Image change detection data
>>

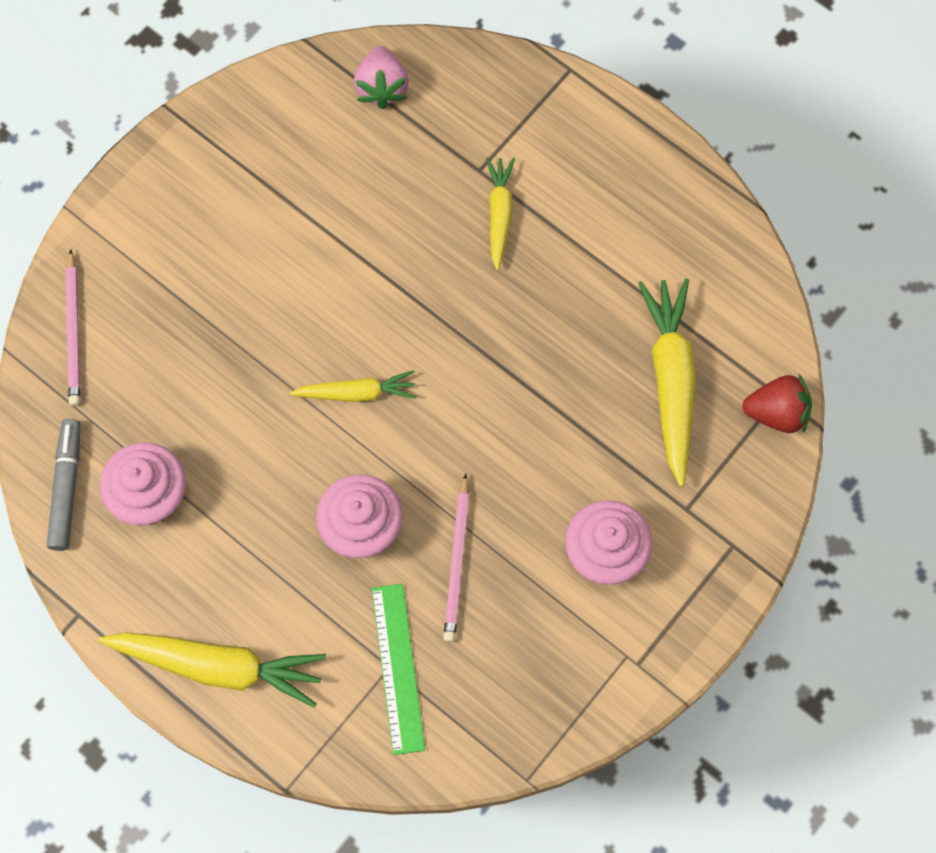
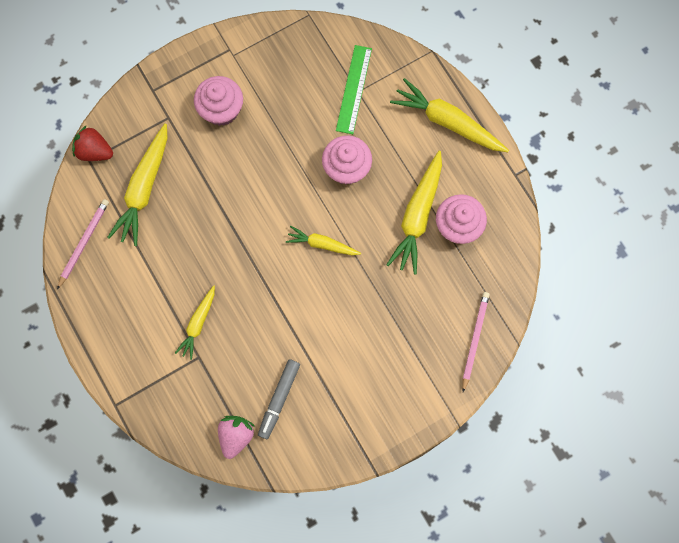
camera: 160 degrees left, 5 degrees up
(66, 488) = (503, 246): grey marker -> grey marker (279, 399)
(220, 489) = (417, 216): none -> yellow carrot
(457, 561) = (302, 132): pink pencil -> pink pencil (84, 242)

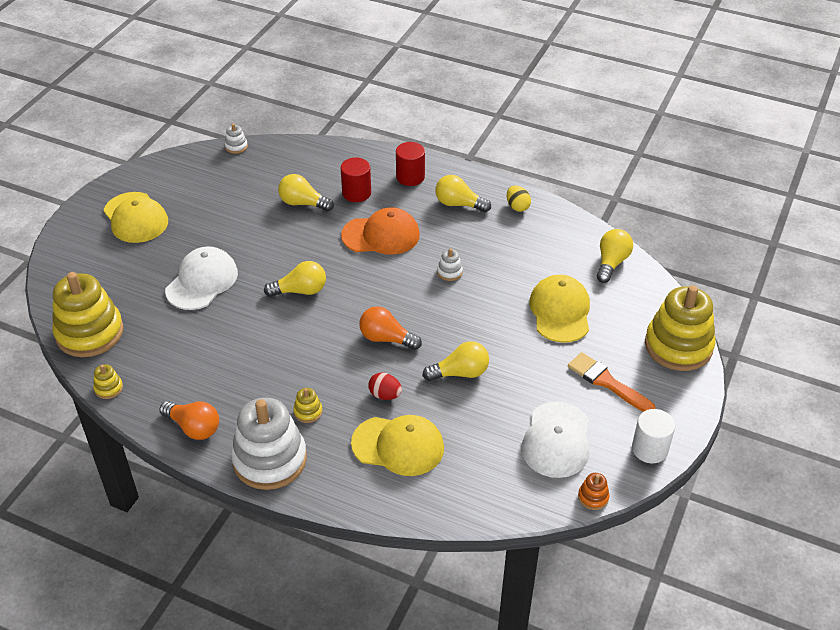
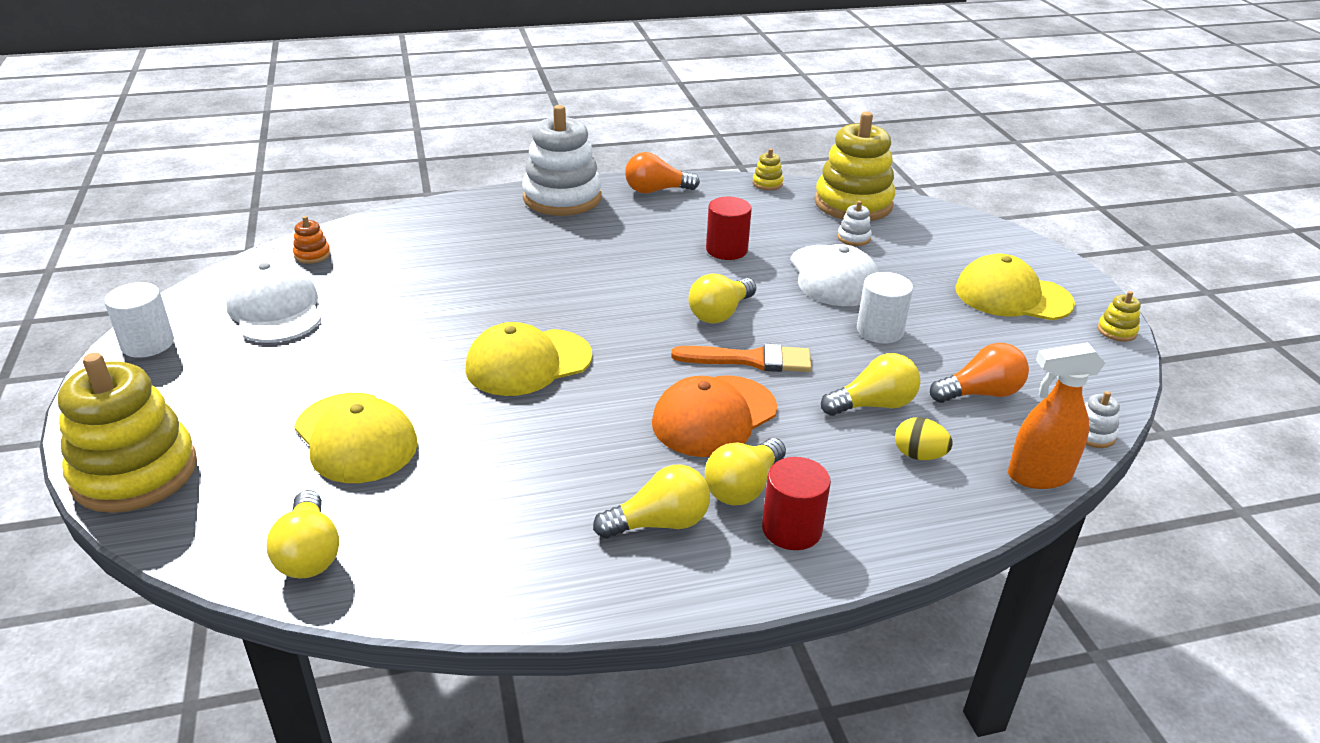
camera: 140 degrees right, 10 degrees down
(236, 236) = (880, 330): none -> white cylinder
(287, 146) = (1038, 476): none -> orange spray bottle
(308, 412) = (570, 234): yellow stacking toy -> yellow stacking toy (1116, 331)
(356, 193) = (830, 457): red cylinder -> red cylinder (726, 250)
(385, 395) = (507, 271): red egg -> none
(386, 338) = (563, 314): orange light bulb -> orange light bulb (980, 393)
(398, 446) = (451, 245): yellow cap -> yellow cap (528, 363)
(449, 272) = (564, 415): white stacking toy -> white stacking toy (853, 238)
(460, 373) = (441, 319): yellow light bulb -> yellow light bulb (743, 487)
(517, 207) = (556, 573): yellow egg -> yellow egg (919, 455)
(593, 497) = (206, 284): orange stacking toy -> orange stacking toy (312, 255)
(607, 382) = (236, 385): orange brush -> orange brush (750, 360)

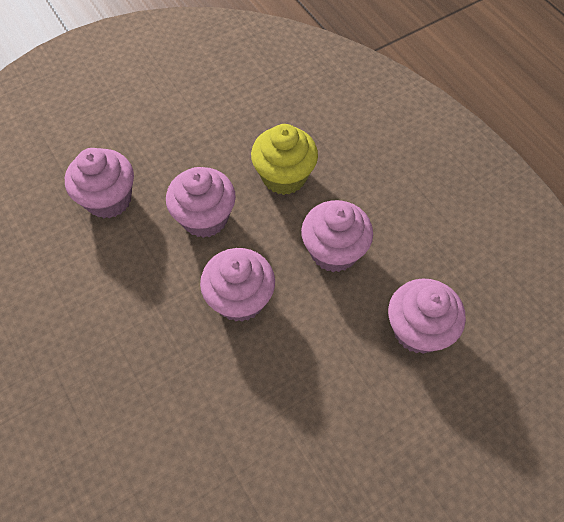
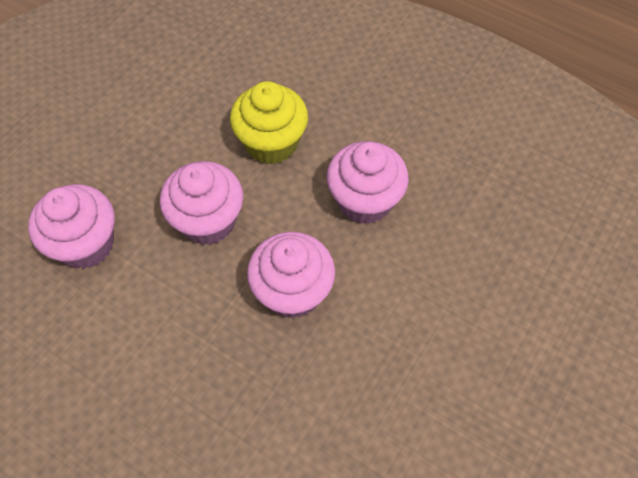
camera: 25 degrees left, 0 degrees up
(418, 330) = (489, 245): pink cupcake -> none

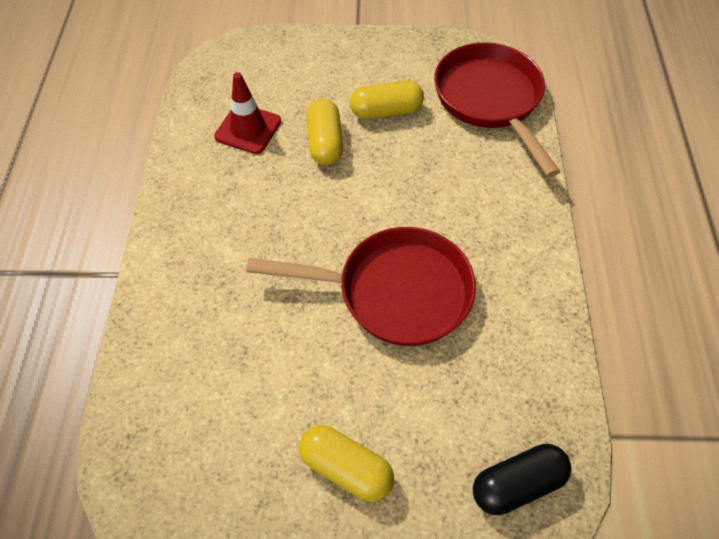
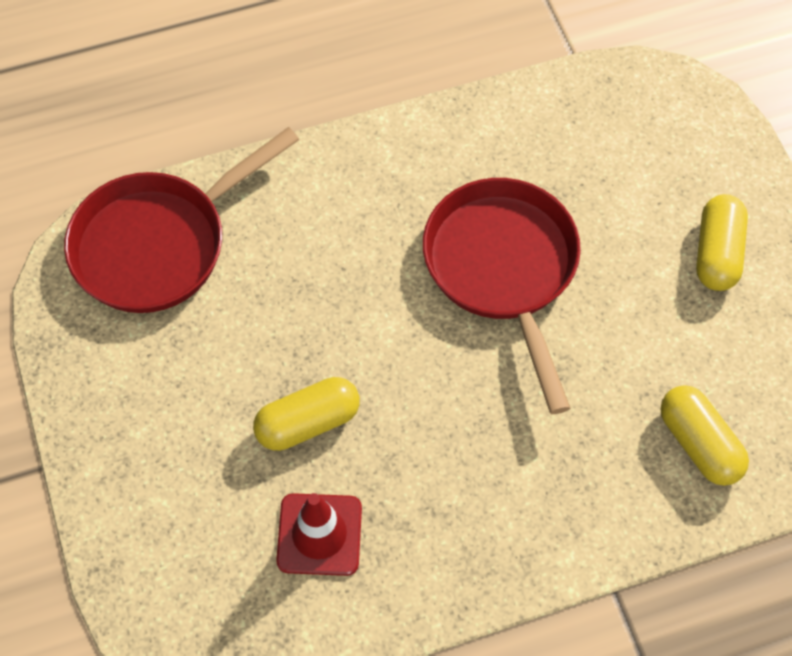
camera: 110 degrees left, 5 degrees up
(386, 111) = (222, 364): yellow capsule -> yellow capsule (699, 443)
(517, 484) = (658, 113): black capsule -> none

<<

WORK REQUEST
The answer must consist of the line containing "(398, 446) = (451, 245): yellow" and every line after it through the end of the records, retyped exactly, with all pictures left out.

YOUR SOLUTION
(398, 446) = (451, 245): yellow cap -> yellow cap (528, 363)
(449, 272) = (564, 415): white stacking toy -> white stacking toy (853, 238)
(460, 373) = (441, 319): yellow light bulb -> yellow light bulb (743, 487)
(517, 207) = (556, 573): yellow egg -> yellow egg (919, 455)
(593, 497) = (206, 284): orange stacking toy -> orange stacking toy (312, 255)
(607, 382) = (236, 385): orange brush -> orange brush (750, 360)

camera: 25 degrees left, 0 degrees up
(418, 330) = (489, 245): pink cupcake -> none

camera: 110 degrees left, 5 degrees up
(386, 111) = (222, 364): yellow capsule -> yellow capsule (699, 443)
(517, 484) = (658, 113): black capsule -> none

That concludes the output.